> Data for the task:
━━━
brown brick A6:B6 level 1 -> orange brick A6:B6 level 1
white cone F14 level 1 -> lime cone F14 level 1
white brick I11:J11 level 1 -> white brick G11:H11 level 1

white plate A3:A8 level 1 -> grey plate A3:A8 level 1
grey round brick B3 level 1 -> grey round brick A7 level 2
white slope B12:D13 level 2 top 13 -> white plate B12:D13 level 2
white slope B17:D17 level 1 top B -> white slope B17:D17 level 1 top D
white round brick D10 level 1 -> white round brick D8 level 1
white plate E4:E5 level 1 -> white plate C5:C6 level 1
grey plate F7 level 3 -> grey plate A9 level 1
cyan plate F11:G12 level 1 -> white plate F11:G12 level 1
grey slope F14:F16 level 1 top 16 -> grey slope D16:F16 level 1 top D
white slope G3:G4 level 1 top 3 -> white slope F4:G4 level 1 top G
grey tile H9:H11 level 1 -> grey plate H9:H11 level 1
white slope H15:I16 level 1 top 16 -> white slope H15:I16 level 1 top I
━━━
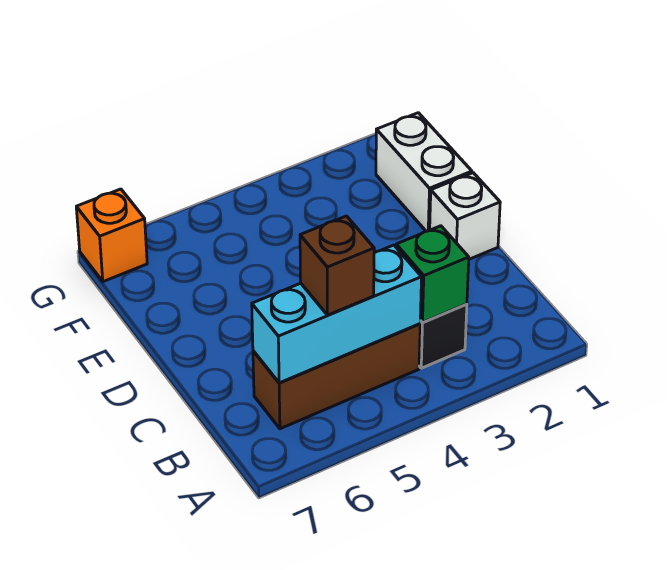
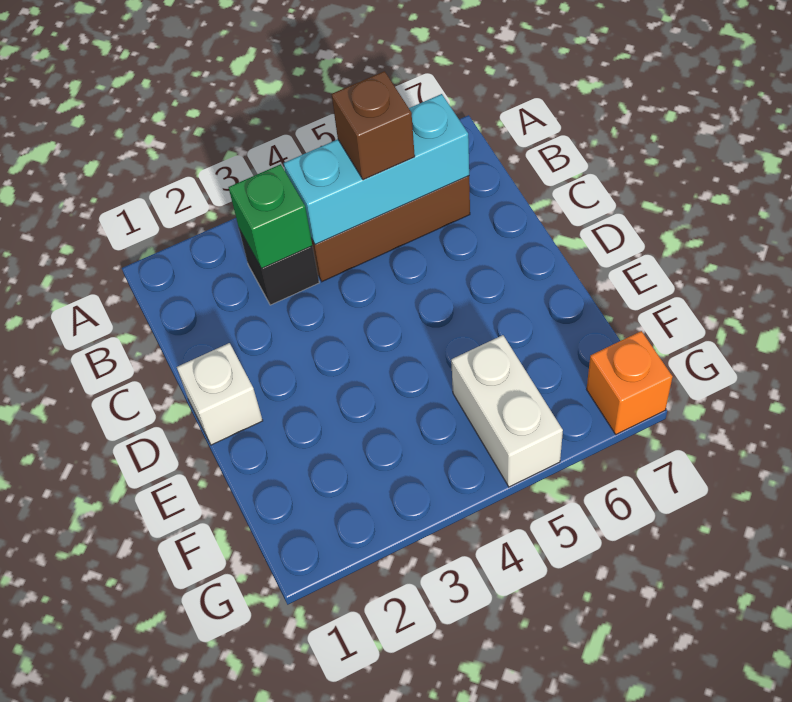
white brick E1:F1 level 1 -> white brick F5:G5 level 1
━━━
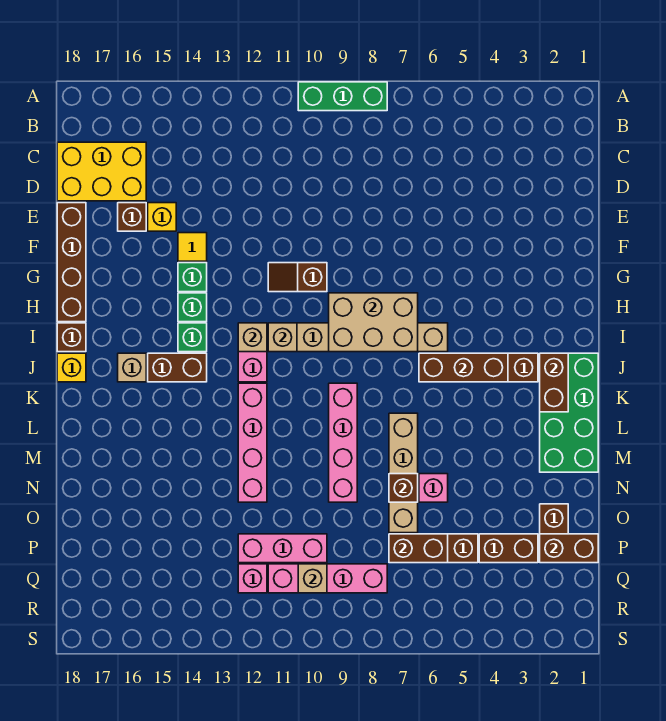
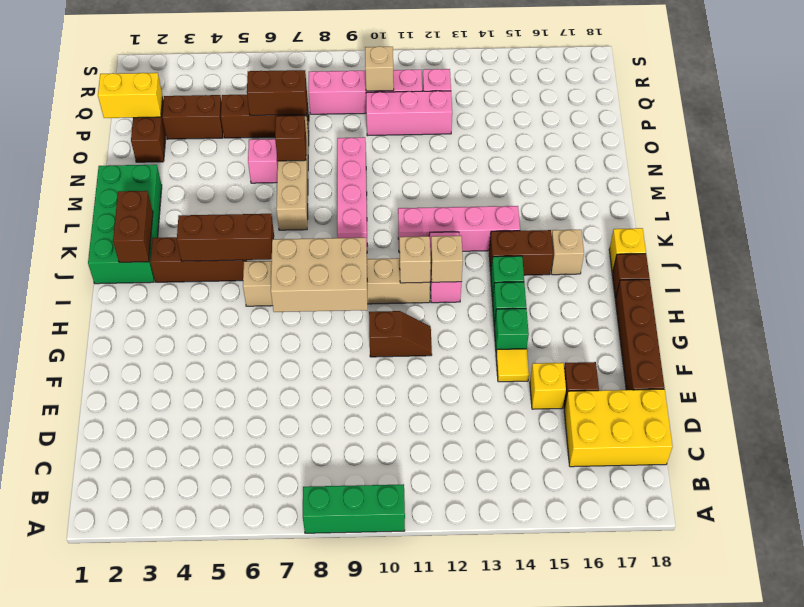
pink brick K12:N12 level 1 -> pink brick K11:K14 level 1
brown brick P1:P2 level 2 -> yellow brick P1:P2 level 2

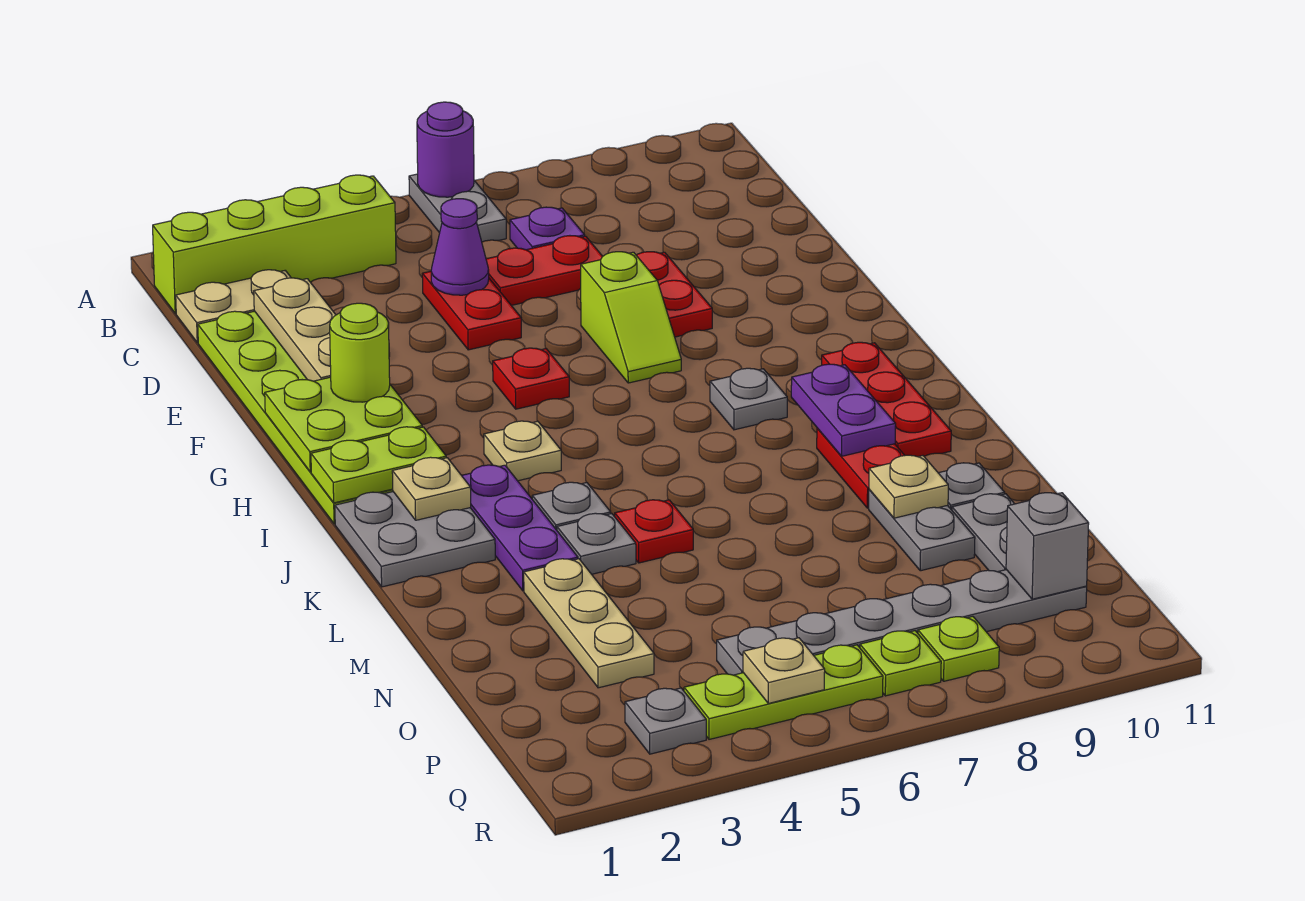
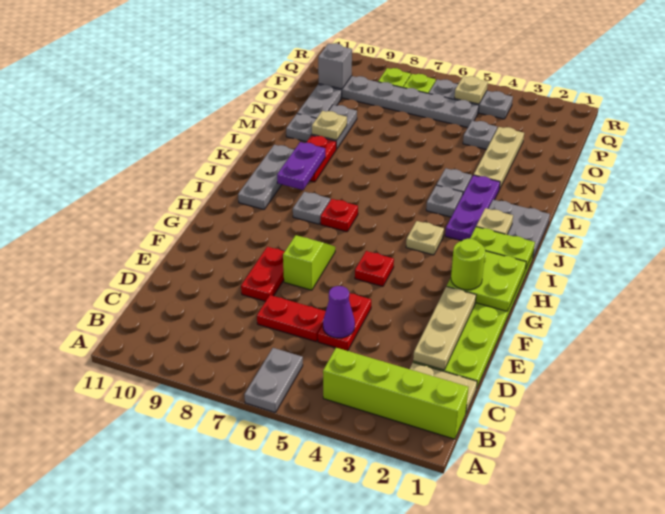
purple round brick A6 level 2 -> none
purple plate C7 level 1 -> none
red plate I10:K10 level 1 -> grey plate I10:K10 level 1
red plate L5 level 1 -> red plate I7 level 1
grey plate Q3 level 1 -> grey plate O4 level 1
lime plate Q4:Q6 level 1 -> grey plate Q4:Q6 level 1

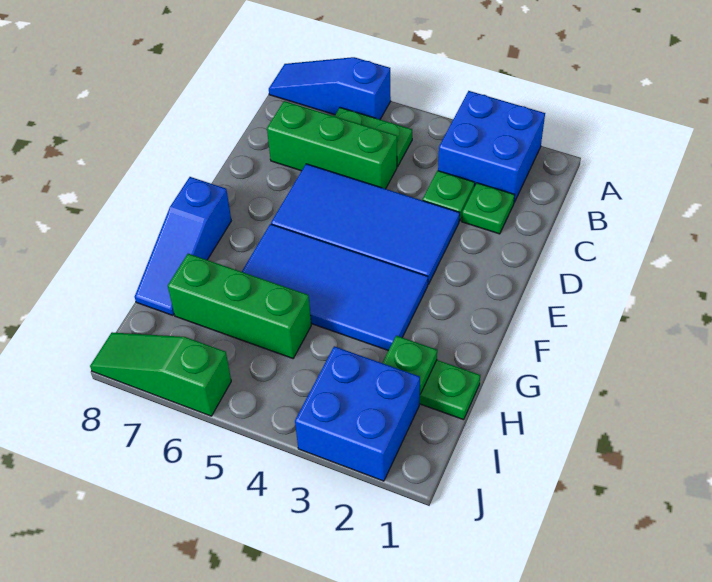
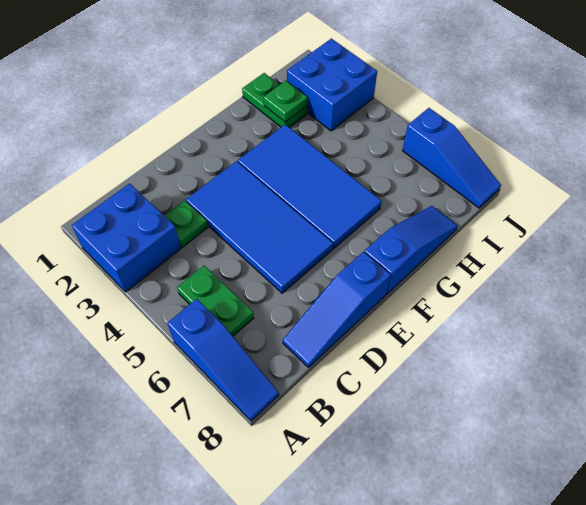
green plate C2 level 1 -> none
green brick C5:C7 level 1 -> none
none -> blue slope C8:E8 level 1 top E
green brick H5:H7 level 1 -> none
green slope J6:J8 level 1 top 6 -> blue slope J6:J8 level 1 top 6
━━━
> Exercise aim:
Look through the data above for the word "brown". Report each line where it occurs.

> Output below:
brown brick A6:B6 level 1 -> orange brick A6:B6 level 1
brown brick P1:P2 level 2 -> yellow brick P1:P2 level 2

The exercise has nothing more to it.